What to work on:
Write out the entries exactly, leaving out every picture.

--

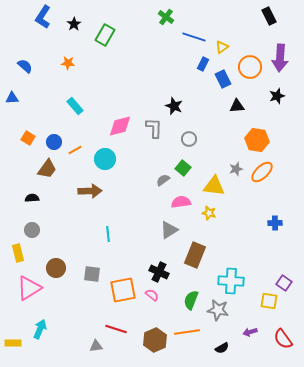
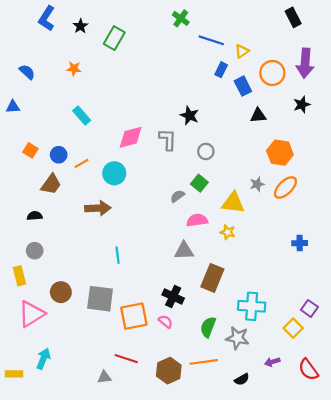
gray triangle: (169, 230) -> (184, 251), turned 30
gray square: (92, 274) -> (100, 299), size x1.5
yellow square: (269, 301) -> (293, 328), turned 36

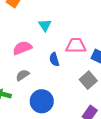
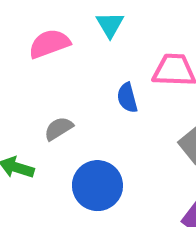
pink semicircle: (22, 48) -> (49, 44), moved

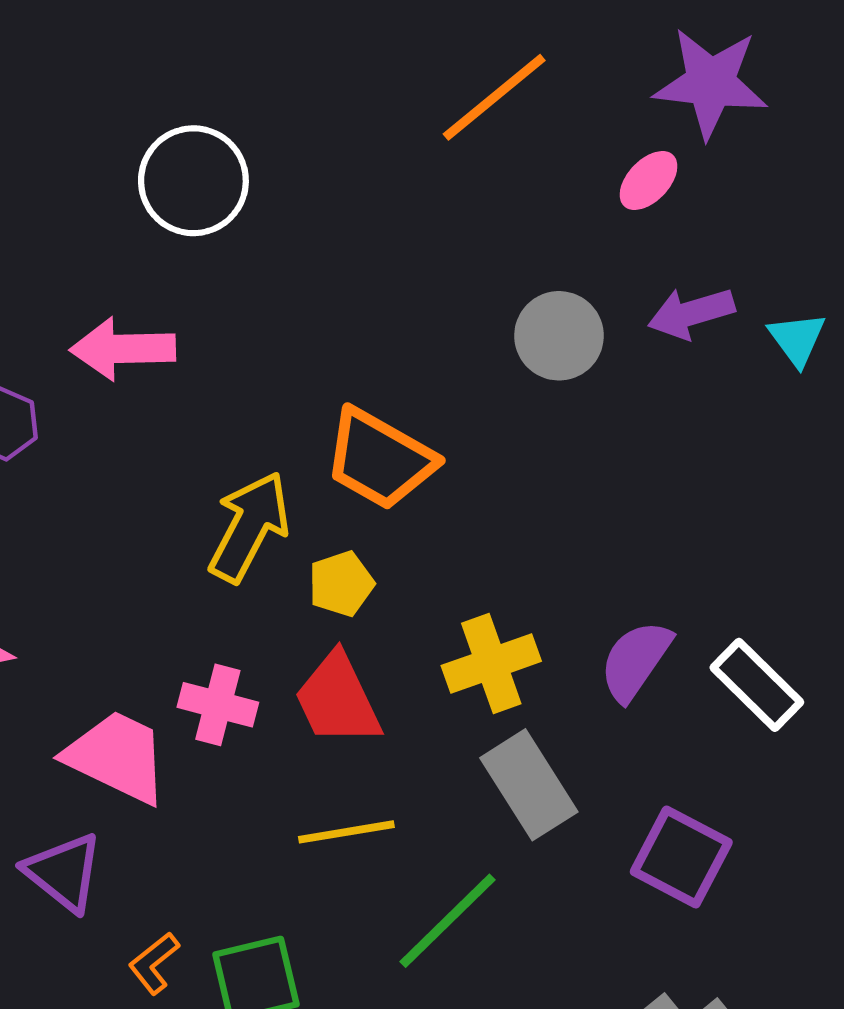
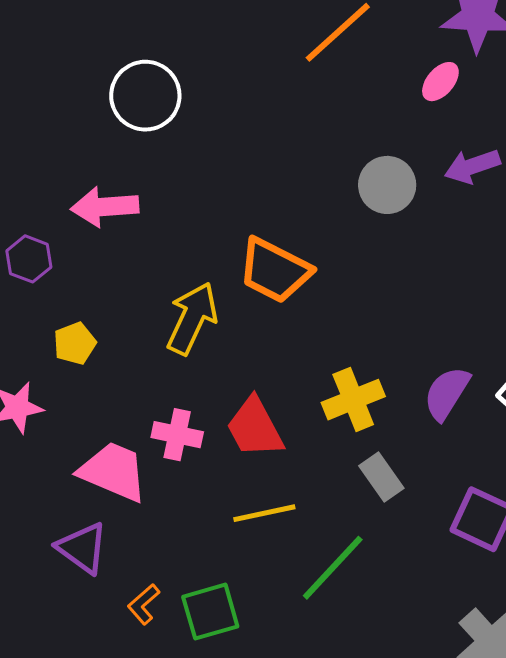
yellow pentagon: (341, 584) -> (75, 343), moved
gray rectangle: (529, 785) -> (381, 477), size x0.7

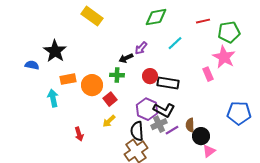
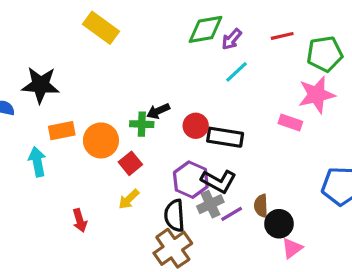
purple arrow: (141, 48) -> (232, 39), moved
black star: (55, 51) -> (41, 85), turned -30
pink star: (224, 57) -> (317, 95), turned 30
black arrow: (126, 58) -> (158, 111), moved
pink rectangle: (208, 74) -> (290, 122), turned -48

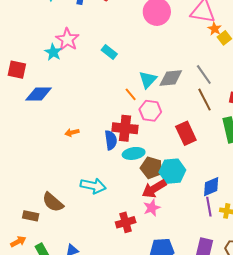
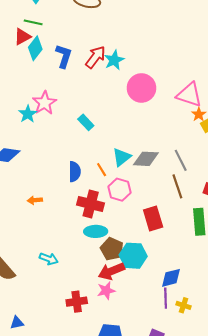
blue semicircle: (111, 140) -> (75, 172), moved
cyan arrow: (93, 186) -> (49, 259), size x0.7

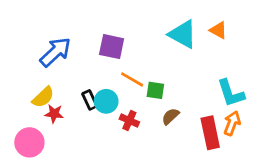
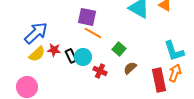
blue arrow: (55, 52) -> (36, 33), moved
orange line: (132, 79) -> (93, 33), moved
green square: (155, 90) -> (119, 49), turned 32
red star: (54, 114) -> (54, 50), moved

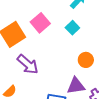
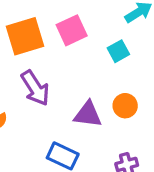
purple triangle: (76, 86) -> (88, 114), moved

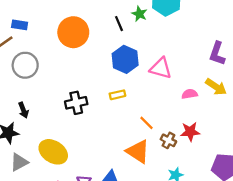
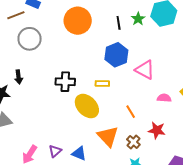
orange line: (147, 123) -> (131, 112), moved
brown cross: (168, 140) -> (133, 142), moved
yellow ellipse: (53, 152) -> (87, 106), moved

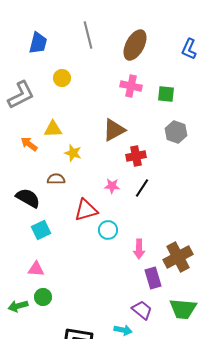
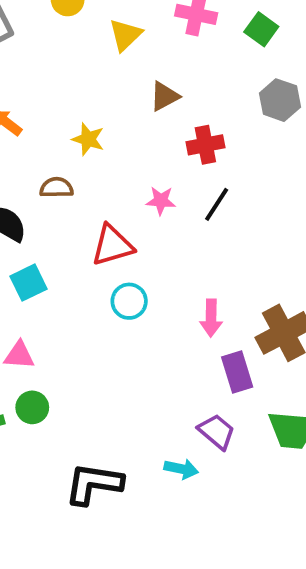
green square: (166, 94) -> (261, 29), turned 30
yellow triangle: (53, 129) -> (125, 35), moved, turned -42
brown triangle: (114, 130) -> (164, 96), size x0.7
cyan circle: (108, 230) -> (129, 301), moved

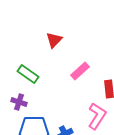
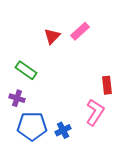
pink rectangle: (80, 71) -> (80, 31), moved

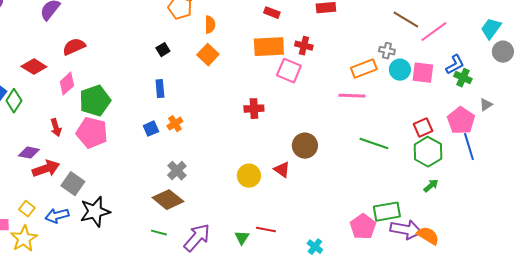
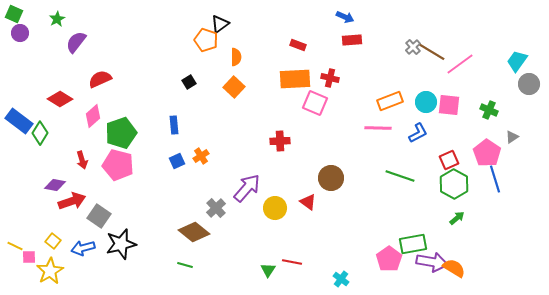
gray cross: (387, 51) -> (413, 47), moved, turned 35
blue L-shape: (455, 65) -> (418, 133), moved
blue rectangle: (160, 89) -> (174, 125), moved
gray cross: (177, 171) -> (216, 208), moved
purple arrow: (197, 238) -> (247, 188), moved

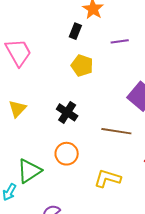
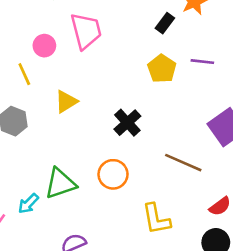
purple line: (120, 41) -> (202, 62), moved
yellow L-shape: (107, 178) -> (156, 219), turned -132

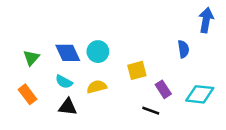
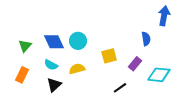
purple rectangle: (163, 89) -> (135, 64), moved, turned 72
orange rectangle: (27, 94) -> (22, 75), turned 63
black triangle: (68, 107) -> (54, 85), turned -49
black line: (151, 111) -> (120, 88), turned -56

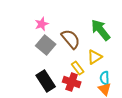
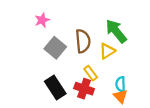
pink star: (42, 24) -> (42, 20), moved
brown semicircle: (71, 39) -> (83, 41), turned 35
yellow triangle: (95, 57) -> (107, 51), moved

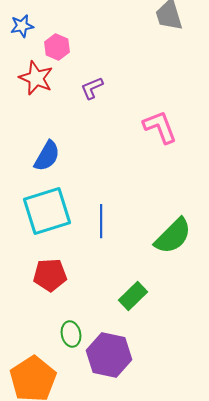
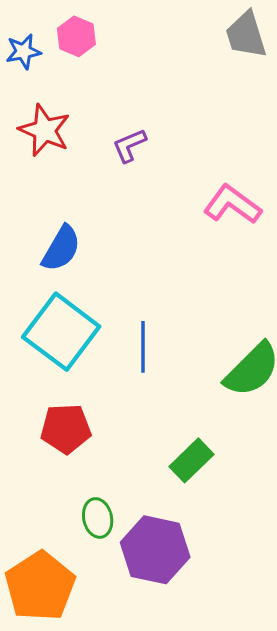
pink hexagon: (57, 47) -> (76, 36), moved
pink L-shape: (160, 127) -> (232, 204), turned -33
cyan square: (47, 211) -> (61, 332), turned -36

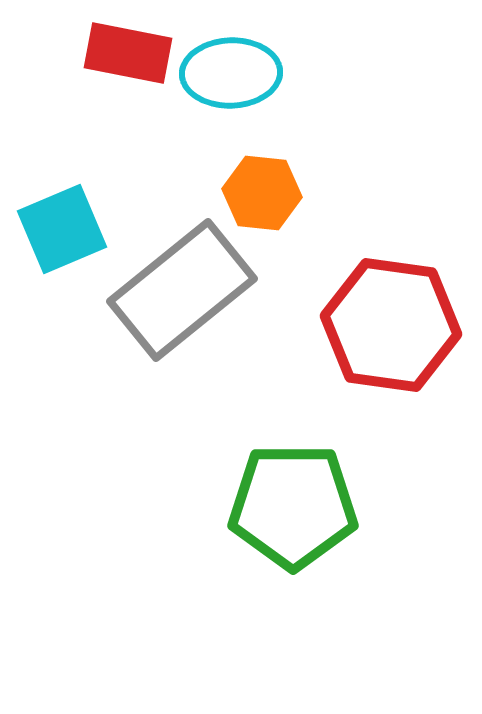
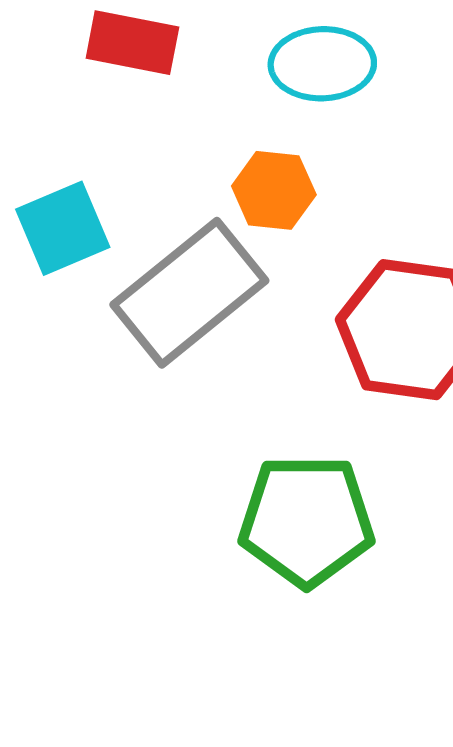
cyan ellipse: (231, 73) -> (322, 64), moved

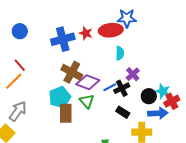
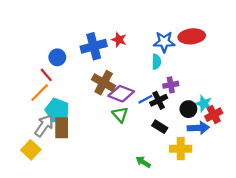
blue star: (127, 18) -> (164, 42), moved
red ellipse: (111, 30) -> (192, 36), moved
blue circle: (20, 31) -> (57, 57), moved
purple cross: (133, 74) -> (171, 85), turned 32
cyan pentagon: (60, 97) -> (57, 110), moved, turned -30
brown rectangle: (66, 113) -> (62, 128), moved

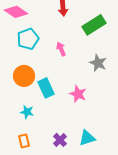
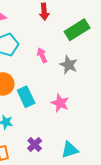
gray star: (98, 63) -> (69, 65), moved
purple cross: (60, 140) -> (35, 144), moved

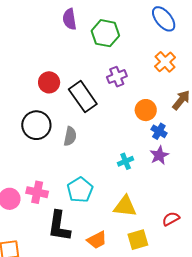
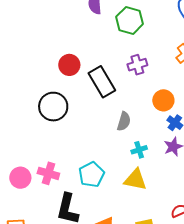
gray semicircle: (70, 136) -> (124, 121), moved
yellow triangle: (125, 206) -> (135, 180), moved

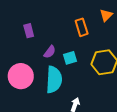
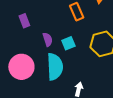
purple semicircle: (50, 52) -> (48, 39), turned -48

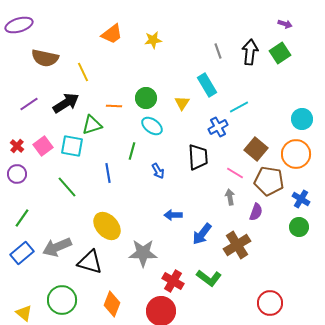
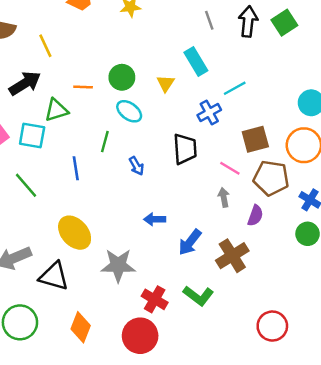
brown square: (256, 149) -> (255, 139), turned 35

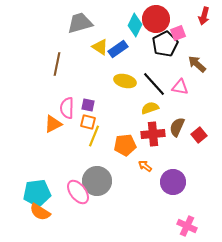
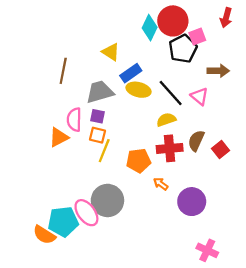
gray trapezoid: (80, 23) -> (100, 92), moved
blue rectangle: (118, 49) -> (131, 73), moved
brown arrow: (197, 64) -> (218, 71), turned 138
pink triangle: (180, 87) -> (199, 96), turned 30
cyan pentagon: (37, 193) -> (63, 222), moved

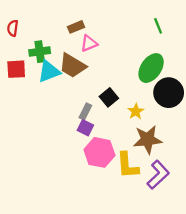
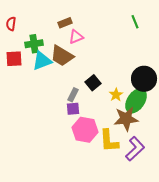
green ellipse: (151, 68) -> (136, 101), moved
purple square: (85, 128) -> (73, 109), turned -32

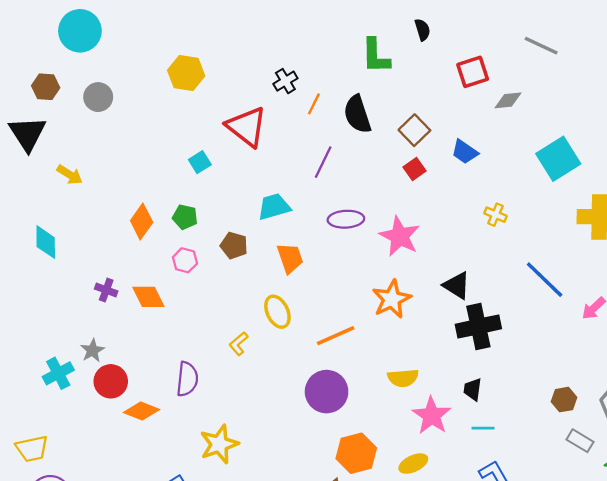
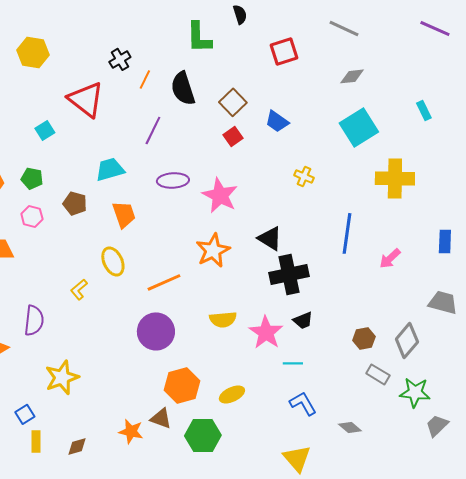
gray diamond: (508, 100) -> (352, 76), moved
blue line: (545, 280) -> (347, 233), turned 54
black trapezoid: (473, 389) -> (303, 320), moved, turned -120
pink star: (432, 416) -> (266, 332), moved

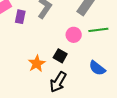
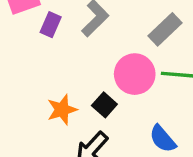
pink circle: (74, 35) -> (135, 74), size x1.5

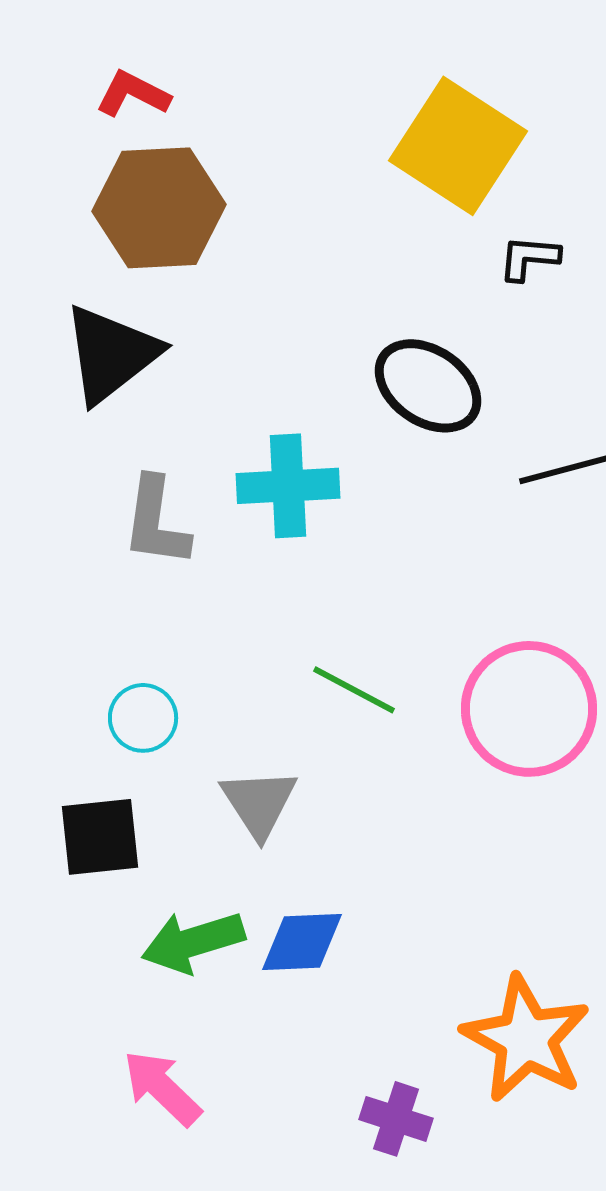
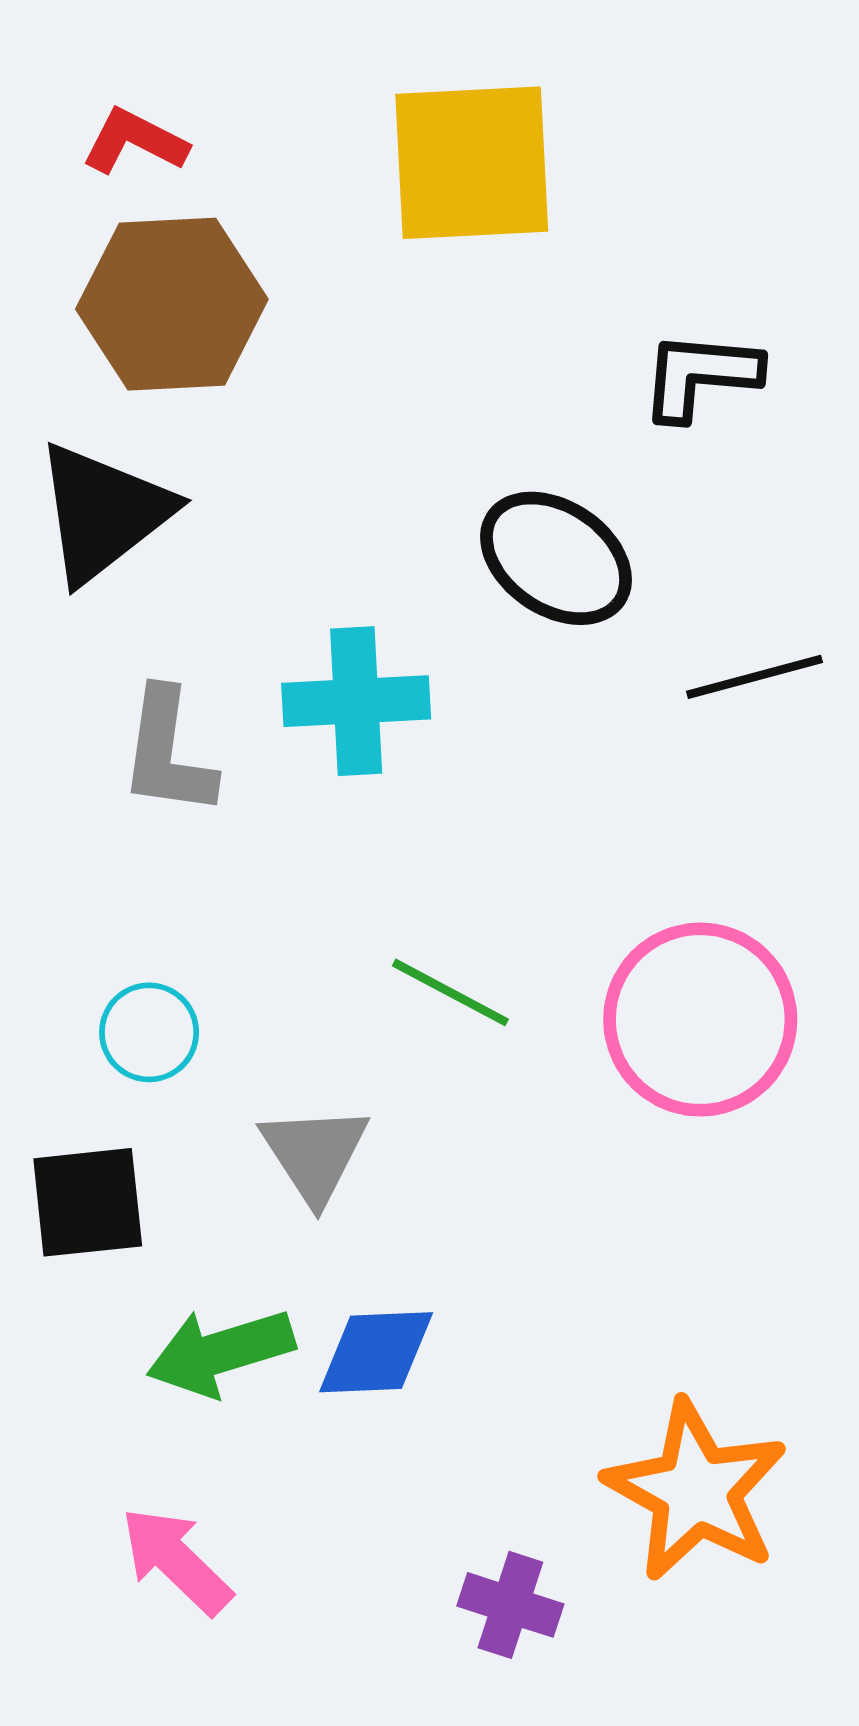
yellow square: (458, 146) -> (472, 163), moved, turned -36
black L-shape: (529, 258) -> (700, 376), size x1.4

--

Task response:
gray triangle: (169, 230) -> (184, 251), turned 30
gray square: (92, 274) -> (100, 299), size x1.5
yellow square: (269, 301) -> (293, 328), turned 36

pink semicircle: (22, 48) -> (49, 44), moved

yellow pentagon: (341, 584) -> (75, 343), moved
gray rectangle: (529, 785) -> (381, 477), size x0.7

purple arrow: (141, 48) -> (232, 39), moved
black star: (55, 51) -> (41, 85), turned -30
pink star: (224, 57) -> (317, 95), turned 30
black arrow: (126, 58) -> (158, 111), moved
pink rectangle: (208, 74) -> (290, 122), turned -48

blue semicircle: (111, 140) -> (75, 172), moved
cyan arrow: (93, 186) -> (49, 259), size x0.7

blue arrow: (55, 52) -> (36, 33), moved
orange line: (132, 79) -> (93, 33), moved
green square: (155, 90) -> (119, 49), turned 32
red star: (54, 114) -> (54, 50), moved

purple triangle: (76, 86) -> (88, 114), moved

orange line: (147, 123) -> (131, 112), moved
brown cross: (168, 140) -> (133, 142), moved
yellow ellipse: (53, 152) -> (87, 106), moved

green square: (166, 94) -> (261, 29), turned 30
yellow triangle: (53, 129) -> (125, 35), moved, turned -42
brown triangle: (114, 130) -> (164, 96), size x0.7
cyan circle: (108, 230) -> (129, 301), moved

pink rectangle: (80, 71) -> (80, 31), moved

gray cross: (387, 51) -> (413, 47), moved, turned 35
blue L-shape: (455, 65) -> (418, 133), moved
blue rectangle: (160, 89) -> (174, 125), moved
gray cross: (177, 171) -> (216, 208), moved
purple arrow: (197, 238) -> (247, 188), moved

purple line: (120, 41) -> (202, 62), moved
yellow L-shape: (107, 178) -> (156, 219), turned -132

purple rectangle: (163, 89) -> (135, 64), moved, turned 72
orange rectangle: (27, 94) -> (22, 75), turned 63
black triangle: (68, 107) -> (54, 85), turned -49
black line: (151, 111) -> (120, 88), turned -56

pink star: (42, 24) -> (42, 20), moved
brown semicircle: (71, 39) -> (83, 41), turned 35
yellow triangle: (95, 57) -> (107, 51), moved

pink hexagon: (57, 47) -> (76, 36), moved
pink L-shape: (160, 127) -> (232, 204), turned -33
cyan square: (47, 211) -> (61, 332), turned -36

cyan ellipse: (231, 73) -> (322, 64), moved

blue star: (127, 18) -> (164, 42), moved
red ellipse: (111, 30) -> (192, 36), moved
blue circle: (20, 31) -> (57, 57), moved
purple cross: (133, 74) -> (171, 85), turned 32
cyan pentagon: (60, 97) -> (57, 110), moved, turned -30
brown rectangle: (66, 113) -> (62, 128), moved

gray star: (98, 63) -> (69, 65), moved
purple cross: (60, 140) -> (35, 144), moved

gray semicircle: (70, 136) -> (124, 121), moved
yellow triangle: (125, 206) -> (135, 180), moved

purple semicircle: (50, 52) -> (48, 39), turned -48

brown square: (256, 149) -> (255, 139), turned 35

gray trapezoid: (80, 23) -> (100, 92), moved
blue rectangle: (118, 49) -> (131, 73), moved
brown arrow: (197, 64) -> (218, 71), turned 138
pink triangle: (180, 87) -> (199, 96), turned 30
cyan pentagon: (37, 193) -> (63, 222), moved

green ellipse: (151, 68) -> (136, 101), moved
purple square: (85, 128) -> (73, 109), turned -32

gray diamond: (508, 100) -> (352, 76), moved
blue line: (545, 280) -> (347, 233), turned 54
black trapezoid: (473, 389) -> (303, 320), moved, turned -120
pink star: (432, 416) -> (266, 332), moved

pink circle: (74, 35) -> (135, 74), size x1.5

yellow square: (458, 146) -> (472, 163), moved, turned -36
black L-shape: (529, 258) -> (700, 376), size x1.4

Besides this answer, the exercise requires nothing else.